**The task:**
Render the listing below as a JSON list of strings with one string per line, skipping blank lines and leaving out the picture lines.

....

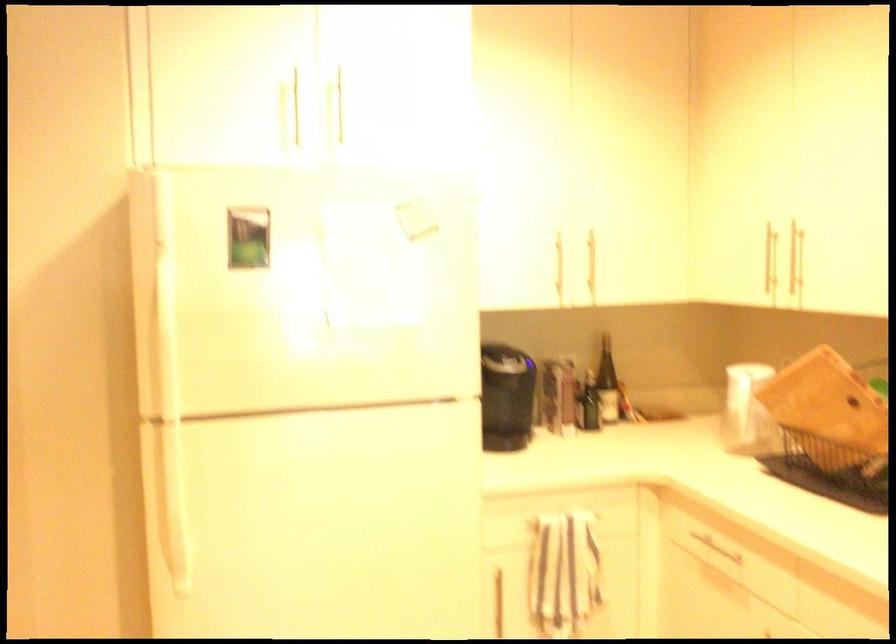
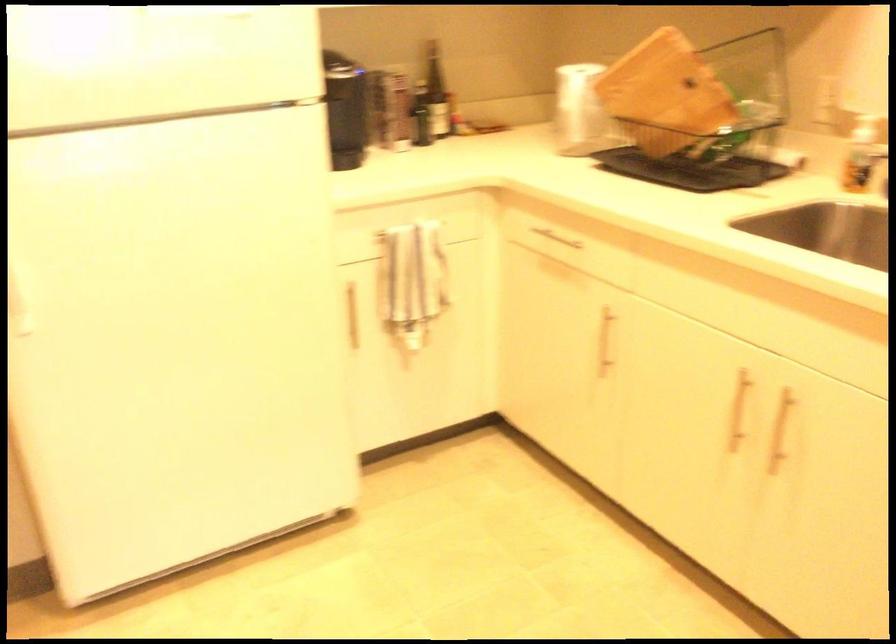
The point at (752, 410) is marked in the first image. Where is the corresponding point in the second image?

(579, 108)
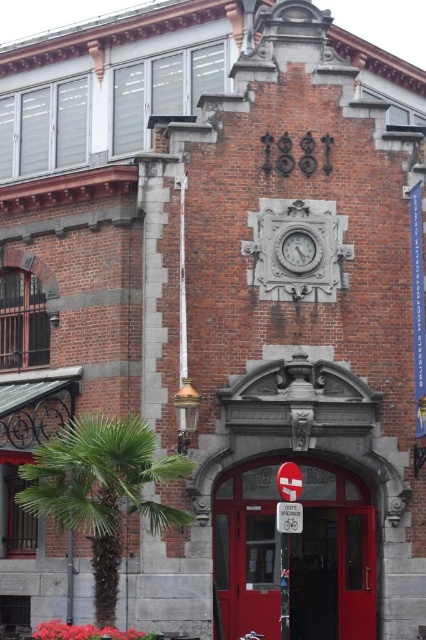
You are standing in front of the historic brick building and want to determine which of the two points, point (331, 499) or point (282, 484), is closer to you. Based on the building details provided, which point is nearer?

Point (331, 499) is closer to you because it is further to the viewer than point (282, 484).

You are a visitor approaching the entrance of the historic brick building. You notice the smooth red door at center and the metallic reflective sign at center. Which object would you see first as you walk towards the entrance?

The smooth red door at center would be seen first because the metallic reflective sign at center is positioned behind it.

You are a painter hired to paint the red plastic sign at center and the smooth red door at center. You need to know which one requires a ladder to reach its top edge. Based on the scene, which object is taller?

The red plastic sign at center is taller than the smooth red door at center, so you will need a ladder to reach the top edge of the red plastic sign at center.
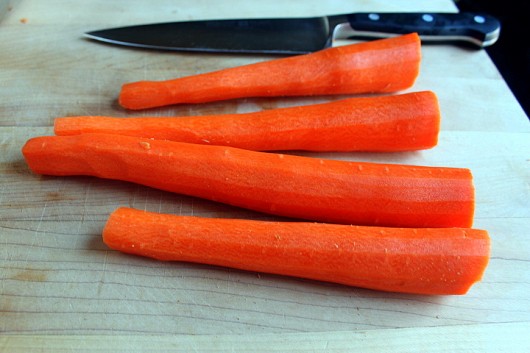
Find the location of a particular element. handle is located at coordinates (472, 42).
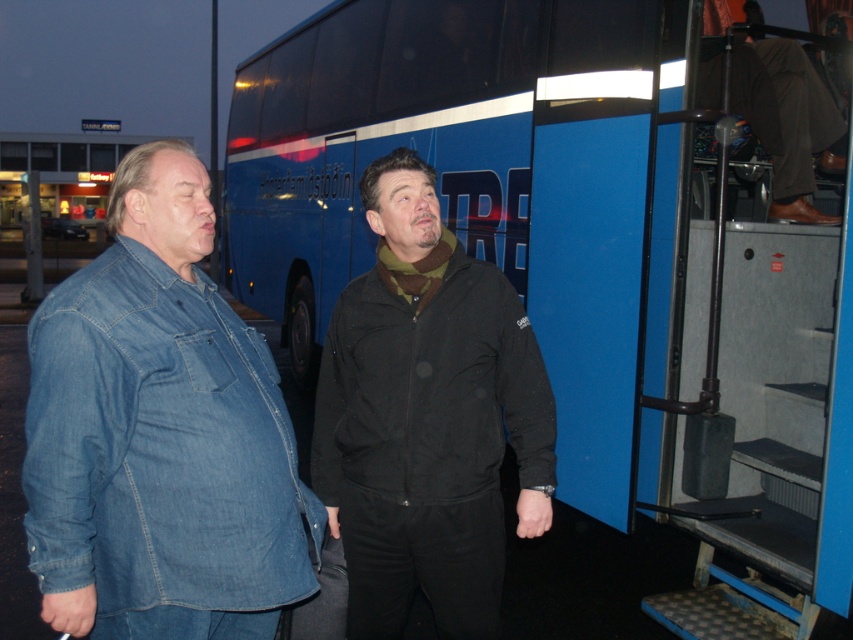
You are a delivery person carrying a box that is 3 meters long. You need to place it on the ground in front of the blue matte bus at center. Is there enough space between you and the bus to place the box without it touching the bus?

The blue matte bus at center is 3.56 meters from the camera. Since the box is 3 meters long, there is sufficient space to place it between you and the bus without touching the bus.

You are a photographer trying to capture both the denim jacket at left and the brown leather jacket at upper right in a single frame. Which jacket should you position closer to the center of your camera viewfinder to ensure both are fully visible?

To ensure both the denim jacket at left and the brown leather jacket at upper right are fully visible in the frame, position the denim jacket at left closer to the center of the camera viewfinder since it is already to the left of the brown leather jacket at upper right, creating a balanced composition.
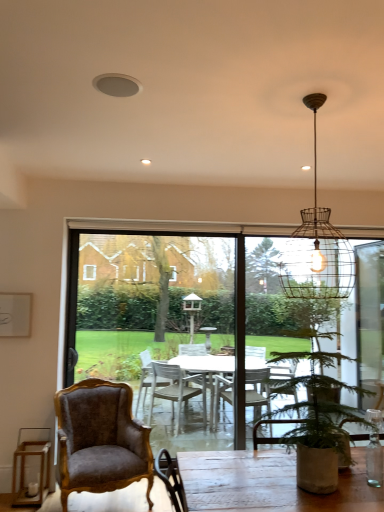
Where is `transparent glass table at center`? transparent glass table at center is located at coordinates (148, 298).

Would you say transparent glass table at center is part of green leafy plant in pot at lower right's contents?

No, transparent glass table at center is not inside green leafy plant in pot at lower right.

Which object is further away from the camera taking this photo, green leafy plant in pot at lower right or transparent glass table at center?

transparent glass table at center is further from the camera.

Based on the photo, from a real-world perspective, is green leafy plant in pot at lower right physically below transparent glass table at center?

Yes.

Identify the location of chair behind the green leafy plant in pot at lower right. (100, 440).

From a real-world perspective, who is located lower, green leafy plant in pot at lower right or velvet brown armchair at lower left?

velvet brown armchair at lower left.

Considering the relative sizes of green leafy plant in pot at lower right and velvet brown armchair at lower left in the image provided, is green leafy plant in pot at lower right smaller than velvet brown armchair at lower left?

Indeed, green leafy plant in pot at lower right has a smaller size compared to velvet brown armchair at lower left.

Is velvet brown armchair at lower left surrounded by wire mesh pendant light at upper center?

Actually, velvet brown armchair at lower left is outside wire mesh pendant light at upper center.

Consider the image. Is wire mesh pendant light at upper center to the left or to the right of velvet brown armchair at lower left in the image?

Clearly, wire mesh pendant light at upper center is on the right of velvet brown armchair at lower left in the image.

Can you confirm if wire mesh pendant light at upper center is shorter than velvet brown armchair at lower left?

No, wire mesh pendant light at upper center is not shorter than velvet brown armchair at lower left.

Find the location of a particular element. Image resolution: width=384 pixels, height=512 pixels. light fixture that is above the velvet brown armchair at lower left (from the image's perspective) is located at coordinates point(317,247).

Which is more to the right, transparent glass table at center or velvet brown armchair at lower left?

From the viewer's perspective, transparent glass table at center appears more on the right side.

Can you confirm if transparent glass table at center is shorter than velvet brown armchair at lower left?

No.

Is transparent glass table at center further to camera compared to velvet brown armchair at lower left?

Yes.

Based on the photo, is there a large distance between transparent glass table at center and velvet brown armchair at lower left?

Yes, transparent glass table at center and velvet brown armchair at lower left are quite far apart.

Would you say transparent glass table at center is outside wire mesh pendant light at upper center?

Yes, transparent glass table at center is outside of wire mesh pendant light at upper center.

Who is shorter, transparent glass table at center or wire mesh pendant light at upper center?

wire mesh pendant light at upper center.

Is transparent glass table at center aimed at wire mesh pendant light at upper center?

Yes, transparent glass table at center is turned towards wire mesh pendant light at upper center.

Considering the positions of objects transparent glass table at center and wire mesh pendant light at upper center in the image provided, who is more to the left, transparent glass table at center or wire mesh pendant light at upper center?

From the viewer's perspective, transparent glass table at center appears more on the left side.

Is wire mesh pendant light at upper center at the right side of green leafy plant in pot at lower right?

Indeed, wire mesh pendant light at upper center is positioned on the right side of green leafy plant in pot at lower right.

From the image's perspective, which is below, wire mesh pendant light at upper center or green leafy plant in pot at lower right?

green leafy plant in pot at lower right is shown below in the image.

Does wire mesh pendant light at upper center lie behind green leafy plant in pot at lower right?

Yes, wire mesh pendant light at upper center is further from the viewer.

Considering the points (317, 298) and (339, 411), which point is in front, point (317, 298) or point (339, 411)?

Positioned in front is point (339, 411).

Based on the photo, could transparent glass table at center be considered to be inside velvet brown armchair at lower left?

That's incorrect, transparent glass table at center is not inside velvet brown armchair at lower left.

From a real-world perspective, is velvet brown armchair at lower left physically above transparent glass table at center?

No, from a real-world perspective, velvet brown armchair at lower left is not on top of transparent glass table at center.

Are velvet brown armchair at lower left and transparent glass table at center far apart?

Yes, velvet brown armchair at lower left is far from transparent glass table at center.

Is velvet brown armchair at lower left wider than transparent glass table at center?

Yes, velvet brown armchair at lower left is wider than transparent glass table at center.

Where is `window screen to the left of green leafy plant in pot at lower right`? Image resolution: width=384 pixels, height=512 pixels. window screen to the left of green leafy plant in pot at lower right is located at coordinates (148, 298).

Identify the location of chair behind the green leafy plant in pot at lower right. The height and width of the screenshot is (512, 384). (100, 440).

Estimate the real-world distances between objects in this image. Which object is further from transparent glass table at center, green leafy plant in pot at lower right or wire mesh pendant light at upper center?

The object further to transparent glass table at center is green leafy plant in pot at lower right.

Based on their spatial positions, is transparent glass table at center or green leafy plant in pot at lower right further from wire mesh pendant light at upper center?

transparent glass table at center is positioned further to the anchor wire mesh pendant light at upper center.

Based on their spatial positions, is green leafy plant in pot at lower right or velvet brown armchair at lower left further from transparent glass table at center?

....

**The answer:**
[
  "The point at (752, 410) is marked in the first image. Where is the corresponding point in the second image?",
  "(579, 108)",
  "You are standing in front of the historic brick building and want to determine which of the two points, point (331, 499) or point (282, 484), is closer to you. Based on the building details provided, which point is nearer?",
  "Point (331, 499) is closer to you because it is further to the viewer than point (282, 484).",
  "You are a visitor approaching the entrance of the historic brick building. You notice the smooth red door at center and the metallic reflective sign at center. Which object would you see first as you walk towards the entrance?",
  "The smooth red door at center would be seen first because the metallic reflective sign at center is positioned behind it.",
  "You are a painter hired to paint the red plastic sign at center and the smooth red door at center. You need to know which one requires a ladder to reach its top edge. Based on the scene, which object is taller?",
  "The red plastic sign at center is taller than the smooth red door at center, so you will need a ladder to reach the top edge of the red plastic sign at center.",
  "Find the location of a particular element. handle is located at coordinates (472, 42).",
  "You are a delivery person carrying a box that is 3 meters long. You need to place it on the ground in front of the blue matte bus at center. Is there enough space between you and the bus to place the box without it touching the bus?",
  "The blue matte bus at center is 3.56 meters from the camera. Since the box is 3 meters long, there is sufficient space to place it between you and the bus without touching the bus.",
  "You are a photographer trying to capture both the denim jacket at left and the brown leather jacket at upper right in a single frame. Which jacket should you position closer to the center of your camera viewfinder to ensure both are fully visible?",
  "To ensure both the denim jacket at left and the brown leather jacket at upper right are fully visible in the frame, position the denim jacket at left closer to the center of the camera viewfinder since it is already to the left of the brown leather jacket at upper right, creating a balanced composition.",
  "Where is `transparent glass table at center`? transparent glass table at center is located at coordinates (148, 298).",
  "Would you say transparent glass table at center is part of green leafy plant in pot at lower right's contents?",
  "No, transparent glass table at center is not inside green leafy plant in pot at lower right.",
  "Which object is further away from the camera taking this photo, green leafy plant in pot at lower right or transparent glass table at center?",
  "transparent glass table at center is further from the camera.",
  "Based on the photo, from a real-world perspective, is green leafy plant in pot at lower right physically below transparent glass table at center?",
  "Yes.",
  "Identify the location of chair behind the green leafy plant in pot at lower right. (100, 440).",
  "From a real-world perspective, who is located lower, green leafy plant in pot at lower right or velvet brown armchair at lower left?",
  "velvet brown armchair at lower left.",
  "Considering the relative sizes of green leafy plant in pot at lower right and velvet brown armchair at lower left in the image provided, is green leafy plant in pot at lower right smaller than velvet brown armchair at lower left?",
  "Indeed, green leafy plant in pot at lower right has a smaller size compared to velvet brown armchair at lower left.",
  "Is velvet brown armchair at lower left surrounded by wire mesh pendant light at upper center?",
  "Actually, velvet brown armchair at lower left is outside wire mesh pendant light at upper center.",
  "Consider the image. Is wire mesh pendant light at upper center to the left or to the right of velvet brown armchair at lower left in the image?",
  "Clearly, wire mesh pendant light at upper center is on the right of velvet brown armchair at lower left in the image.",
  "Can you confirm if wire mesh pendant light at upper center is shorter than velvet brown armchair at lower left?",
  "No, wire mesh pendant light at upper center is not shorter than velvet brown armchair at lower left.",
  "Find the location of a particular element. Image resolution: width=384 pixels, height=512 pixels. light fixture that is above the velvet brown armchair at lower left (from the image's perspective) is located at coordinates point(317,247).",
  "Which is more to the right, transparent glass table at center or velvet brown armchair at lower left?",
  "From the viewer's perspective, transparent glass table at center appears more on the right side.",
  "Can you confirm if transparent glass table at center is shorter than velvet brown armchair at lower left?",
  "No.",
  "Is transparent glass table at center further to camera compared to velvet brown armchair at lower left?",
  "Yes.",
  "Based on the photo, is there a large distance between transparent glass table at center and velvet brown armchair at lower left?",
  "Yes, transparent glass table at center and velvet brown armchair at lower left are quite far apart.",
  "Would you say transparent glass table at center is outside wire mesh pendant light at upper center?",
  "Yes, transparent glass table at center is outside of wire mesh pendant light at upper center.",
  "Who is shorter, transparent glass table at center or wire mesh pendant light at upper center?",
  "wire mesh pendant light at upper center.",
  "Is transparent glass table at center aimed at wire mesh pendant light at upper center?",
  "Yes, transparent glass table at center is turned towards wire mesh pendant light at upper center.",
  "Considering the positions of objects transparent glass table at center and wire mesh pendant light at upper center in the image provided, who is more to the left, transparent glass table at center or wire mesh pendant light at upper center?",
  "From the viewer's perspective, transparent glass table at center appears more on the left side.",
  "Is wire mesh pendant light at upper center at the right side of green leafy plant in pot at lower right?",
  "Indeed, wire mesh pendant light at upper center is positioned on the right side of green leafy plant in pot at lower right.",
  "From the image's perspective, which is below, wire mesh pendant light at upper center or green leafy plant in pot at lower right?",
  "green leafy plant in pot at lower right is shown below in the image.",
  "Does wire mesh pendant light at upper center lie behind green leafy plant in pot at lower right?",
  "Yes, wire mesh pendant light at upper center is further from the viewer.",
  "Considering the points (317, 298) and (339, 411), which point is in front, point (317, 298) or point (339, 411)?",
  "Positioned in front is point (339, 411).",
  "Based on the photo, could transparent glass table at center be considered to be inside velvet brown armchair at lower left?",
  "That's incorrect, transparent glass table at center is not inside velvet brown armchair at lower left.",
  "From a real-world perspective, is velvet brown armchair at lower left physically above transparent glass table at center?",
  "No, from a real-world perspective, velvet brown armchair at lower left is not on top of transparent glass table at center.",
  "Are velvet brown armchair at lower left and transparent glass table at center far apart?",
  "Yes, velvet brown armchair at lower left is far from transparent glass table at center.",
  "Is velvet brown armchair at lower left wider than transparent glass table at center?",
  "Yes, velvet brown armchair at lower left is wider than transparent glass table at center.",
  "Where is `window screen to the left of green leafy plant in pot at lower right`? Image resolution: width=384 pixels, height=512 pixels. window screen to the left of green leafy plant in pot at lower right is located at coordinates (148, 298).",
  "Identify the location of chair behind the green leafy plant in pot at lower right. The height and width of the screenshot is (512, 384). (100, 440).",
  "Estimate the real-world distances between objects in this image. Which object is further from transparent glass table at center, green leafy plant in pot at lower right or wire mesh pendant light at upper center?",
  "The object further to transparent glass table at center is green leafy plant in pot at lower right.",
  "Based on their spatial positions, is transparent glass table at center or green leafy plant in pot at lower right further from wire mesh pendant light at upper center?",
  "transparent glass table at center is positioned further to the anchor wire mesh pendant light at upper center.",
  "Based on their spatial positions, is green leafy plant in pot at lower right or velvet brown armchair at lower left further from transparent glass table at center?"
]